▶ **EXERCISE GOAL**: Find every line in the records below that contains the string "kern" and copy those lines out. Case counts.
────────
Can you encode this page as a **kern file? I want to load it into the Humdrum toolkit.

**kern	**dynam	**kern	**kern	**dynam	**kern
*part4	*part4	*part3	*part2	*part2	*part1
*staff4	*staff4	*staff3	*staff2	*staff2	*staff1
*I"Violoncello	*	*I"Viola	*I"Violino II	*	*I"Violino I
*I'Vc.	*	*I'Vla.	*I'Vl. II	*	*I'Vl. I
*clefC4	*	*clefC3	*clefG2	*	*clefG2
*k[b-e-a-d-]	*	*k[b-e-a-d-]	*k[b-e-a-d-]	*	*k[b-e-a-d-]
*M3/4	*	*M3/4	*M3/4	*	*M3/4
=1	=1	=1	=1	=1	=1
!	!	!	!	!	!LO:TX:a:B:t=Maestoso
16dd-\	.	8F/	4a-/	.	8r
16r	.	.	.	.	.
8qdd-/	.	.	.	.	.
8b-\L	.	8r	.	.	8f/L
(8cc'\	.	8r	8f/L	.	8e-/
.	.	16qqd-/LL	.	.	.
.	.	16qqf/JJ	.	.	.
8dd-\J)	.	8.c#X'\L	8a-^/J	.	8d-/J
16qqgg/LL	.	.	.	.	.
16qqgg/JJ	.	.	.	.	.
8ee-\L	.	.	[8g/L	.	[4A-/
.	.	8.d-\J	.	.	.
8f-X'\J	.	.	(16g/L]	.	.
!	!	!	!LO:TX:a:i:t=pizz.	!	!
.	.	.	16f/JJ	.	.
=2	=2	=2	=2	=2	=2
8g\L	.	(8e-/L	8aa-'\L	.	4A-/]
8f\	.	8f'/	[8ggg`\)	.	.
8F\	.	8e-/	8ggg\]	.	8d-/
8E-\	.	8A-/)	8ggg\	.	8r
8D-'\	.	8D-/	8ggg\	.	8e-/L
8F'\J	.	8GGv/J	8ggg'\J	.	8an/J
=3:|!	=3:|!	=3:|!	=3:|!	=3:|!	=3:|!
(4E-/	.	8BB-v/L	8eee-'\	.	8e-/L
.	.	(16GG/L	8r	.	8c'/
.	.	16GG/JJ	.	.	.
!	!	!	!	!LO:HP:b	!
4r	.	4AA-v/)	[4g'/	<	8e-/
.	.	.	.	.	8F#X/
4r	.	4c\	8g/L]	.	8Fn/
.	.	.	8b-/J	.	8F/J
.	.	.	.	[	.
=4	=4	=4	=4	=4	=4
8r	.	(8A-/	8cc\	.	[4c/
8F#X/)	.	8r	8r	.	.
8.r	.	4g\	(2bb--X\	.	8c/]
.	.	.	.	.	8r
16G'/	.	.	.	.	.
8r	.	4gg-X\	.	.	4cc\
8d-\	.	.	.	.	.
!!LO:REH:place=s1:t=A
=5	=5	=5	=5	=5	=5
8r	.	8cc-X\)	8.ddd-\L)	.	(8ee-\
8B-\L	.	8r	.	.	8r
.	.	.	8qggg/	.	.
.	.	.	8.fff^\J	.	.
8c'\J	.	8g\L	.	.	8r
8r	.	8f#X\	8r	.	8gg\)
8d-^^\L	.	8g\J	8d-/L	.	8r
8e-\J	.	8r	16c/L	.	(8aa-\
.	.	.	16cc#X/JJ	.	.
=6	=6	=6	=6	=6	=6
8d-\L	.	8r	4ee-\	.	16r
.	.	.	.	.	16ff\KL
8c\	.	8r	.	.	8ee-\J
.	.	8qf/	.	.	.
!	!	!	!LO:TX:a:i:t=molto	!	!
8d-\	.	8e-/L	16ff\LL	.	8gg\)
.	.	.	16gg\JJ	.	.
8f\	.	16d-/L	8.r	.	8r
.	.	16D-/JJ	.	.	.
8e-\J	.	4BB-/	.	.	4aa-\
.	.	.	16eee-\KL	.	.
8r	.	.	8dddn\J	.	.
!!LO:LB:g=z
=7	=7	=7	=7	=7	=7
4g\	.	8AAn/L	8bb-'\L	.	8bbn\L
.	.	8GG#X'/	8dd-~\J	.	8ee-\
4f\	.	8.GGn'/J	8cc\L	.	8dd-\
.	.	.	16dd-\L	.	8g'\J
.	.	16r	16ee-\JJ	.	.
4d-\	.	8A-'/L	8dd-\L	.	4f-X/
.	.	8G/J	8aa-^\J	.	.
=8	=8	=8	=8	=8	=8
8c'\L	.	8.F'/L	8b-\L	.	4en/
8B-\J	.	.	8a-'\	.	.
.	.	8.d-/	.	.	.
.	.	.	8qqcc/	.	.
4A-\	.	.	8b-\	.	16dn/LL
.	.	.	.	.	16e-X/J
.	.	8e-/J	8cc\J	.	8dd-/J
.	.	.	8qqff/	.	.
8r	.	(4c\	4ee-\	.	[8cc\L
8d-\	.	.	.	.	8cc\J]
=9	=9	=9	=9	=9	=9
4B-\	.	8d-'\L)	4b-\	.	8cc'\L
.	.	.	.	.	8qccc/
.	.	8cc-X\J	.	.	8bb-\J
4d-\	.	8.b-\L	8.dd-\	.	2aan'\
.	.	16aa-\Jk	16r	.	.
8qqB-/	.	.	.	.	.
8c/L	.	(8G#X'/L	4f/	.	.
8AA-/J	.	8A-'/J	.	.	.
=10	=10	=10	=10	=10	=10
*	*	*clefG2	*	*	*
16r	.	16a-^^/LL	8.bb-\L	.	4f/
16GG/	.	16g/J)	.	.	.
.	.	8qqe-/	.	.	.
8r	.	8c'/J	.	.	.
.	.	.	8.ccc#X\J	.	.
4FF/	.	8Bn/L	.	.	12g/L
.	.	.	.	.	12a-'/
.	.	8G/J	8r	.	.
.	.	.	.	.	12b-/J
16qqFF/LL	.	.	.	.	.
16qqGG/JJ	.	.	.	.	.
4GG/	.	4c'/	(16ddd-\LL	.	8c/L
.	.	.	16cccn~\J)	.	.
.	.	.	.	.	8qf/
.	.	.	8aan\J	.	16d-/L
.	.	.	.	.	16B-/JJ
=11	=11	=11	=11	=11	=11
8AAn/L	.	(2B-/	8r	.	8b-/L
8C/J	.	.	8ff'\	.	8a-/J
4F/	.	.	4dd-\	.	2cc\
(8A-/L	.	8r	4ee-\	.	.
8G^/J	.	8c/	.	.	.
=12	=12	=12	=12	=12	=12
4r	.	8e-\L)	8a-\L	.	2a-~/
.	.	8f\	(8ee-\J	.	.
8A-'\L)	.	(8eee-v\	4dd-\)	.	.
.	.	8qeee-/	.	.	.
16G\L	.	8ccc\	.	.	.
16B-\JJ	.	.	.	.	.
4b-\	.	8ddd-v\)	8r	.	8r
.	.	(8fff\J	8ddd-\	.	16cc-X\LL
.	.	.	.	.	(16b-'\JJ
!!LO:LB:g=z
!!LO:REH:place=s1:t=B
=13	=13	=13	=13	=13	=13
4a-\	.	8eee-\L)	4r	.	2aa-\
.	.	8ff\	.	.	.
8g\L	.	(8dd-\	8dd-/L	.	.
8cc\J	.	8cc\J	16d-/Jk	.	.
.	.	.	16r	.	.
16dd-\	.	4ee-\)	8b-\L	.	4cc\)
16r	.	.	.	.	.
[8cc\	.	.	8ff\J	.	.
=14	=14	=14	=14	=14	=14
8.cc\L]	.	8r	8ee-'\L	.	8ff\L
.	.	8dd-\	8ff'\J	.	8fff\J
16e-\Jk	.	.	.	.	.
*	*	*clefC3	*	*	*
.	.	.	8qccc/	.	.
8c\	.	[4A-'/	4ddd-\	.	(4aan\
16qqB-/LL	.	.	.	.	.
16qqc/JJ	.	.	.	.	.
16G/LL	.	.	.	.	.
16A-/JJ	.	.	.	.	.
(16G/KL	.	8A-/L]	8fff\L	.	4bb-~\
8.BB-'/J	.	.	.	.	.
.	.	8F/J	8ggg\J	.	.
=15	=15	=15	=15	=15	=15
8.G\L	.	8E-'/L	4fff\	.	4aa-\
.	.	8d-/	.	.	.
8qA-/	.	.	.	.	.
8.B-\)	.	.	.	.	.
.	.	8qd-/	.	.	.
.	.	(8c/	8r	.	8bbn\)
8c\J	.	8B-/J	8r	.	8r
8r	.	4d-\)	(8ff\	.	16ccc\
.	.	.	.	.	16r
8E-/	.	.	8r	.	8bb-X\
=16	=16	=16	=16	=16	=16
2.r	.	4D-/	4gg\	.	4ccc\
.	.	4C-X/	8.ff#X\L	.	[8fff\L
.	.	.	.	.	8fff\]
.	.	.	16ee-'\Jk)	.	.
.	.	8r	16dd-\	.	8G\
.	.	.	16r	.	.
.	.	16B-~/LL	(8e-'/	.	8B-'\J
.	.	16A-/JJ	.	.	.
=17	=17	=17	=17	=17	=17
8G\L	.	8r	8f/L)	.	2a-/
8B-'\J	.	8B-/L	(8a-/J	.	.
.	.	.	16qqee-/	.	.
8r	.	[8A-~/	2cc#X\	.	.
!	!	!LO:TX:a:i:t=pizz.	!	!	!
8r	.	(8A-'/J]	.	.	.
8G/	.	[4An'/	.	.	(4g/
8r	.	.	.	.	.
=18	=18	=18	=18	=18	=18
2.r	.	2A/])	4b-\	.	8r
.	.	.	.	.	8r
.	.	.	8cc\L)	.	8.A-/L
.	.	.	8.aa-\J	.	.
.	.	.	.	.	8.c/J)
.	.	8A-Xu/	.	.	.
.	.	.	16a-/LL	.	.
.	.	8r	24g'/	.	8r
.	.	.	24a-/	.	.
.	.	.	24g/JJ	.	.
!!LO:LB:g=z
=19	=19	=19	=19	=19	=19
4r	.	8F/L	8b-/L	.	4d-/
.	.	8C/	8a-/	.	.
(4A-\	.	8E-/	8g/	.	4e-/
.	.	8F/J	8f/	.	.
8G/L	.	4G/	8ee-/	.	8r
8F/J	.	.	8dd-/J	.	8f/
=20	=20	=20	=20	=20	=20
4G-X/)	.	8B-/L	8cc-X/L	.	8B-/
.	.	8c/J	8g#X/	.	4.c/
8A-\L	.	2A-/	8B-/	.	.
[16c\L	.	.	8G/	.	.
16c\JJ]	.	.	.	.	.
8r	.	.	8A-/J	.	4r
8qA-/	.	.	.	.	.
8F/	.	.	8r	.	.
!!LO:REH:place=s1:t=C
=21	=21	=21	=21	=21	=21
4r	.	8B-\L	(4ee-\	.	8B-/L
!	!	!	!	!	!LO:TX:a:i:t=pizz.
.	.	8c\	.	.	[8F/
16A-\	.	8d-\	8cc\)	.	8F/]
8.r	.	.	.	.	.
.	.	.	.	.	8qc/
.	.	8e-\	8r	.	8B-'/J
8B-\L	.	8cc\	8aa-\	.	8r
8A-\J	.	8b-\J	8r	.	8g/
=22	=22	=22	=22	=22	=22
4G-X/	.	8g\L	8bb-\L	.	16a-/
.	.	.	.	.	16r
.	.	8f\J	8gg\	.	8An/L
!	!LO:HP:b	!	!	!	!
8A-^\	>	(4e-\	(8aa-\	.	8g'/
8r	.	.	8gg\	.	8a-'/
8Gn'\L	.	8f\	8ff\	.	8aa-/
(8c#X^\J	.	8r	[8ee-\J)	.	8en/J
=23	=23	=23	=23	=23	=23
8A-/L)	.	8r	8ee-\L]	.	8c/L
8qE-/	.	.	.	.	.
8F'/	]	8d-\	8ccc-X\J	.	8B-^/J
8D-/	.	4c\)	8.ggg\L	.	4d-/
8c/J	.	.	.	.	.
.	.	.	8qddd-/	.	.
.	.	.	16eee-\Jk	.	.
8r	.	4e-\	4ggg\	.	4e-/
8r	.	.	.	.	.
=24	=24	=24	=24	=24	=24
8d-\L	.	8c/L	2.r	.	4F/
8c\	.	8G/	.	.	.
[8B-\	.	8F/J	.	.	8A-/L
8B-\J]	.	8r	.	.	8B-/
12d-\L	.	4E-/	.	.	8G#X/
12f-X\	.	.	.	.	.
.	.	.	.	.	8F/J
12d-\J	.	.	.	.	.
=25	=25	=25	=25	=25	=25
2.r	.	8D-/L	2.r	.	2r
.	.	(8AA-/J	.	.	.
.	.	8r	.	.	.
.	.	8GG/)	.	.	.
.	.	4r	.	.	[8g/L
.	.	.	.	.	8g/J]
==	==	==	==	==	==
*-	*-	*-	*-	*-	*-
────────
▶ **COMPLETE RESPONSE**:
Can you encode this page as a **kern file? I want to load it into the Humdrum toolkit.
**kern	**dynam	**kern	**kern	**dynam	**kern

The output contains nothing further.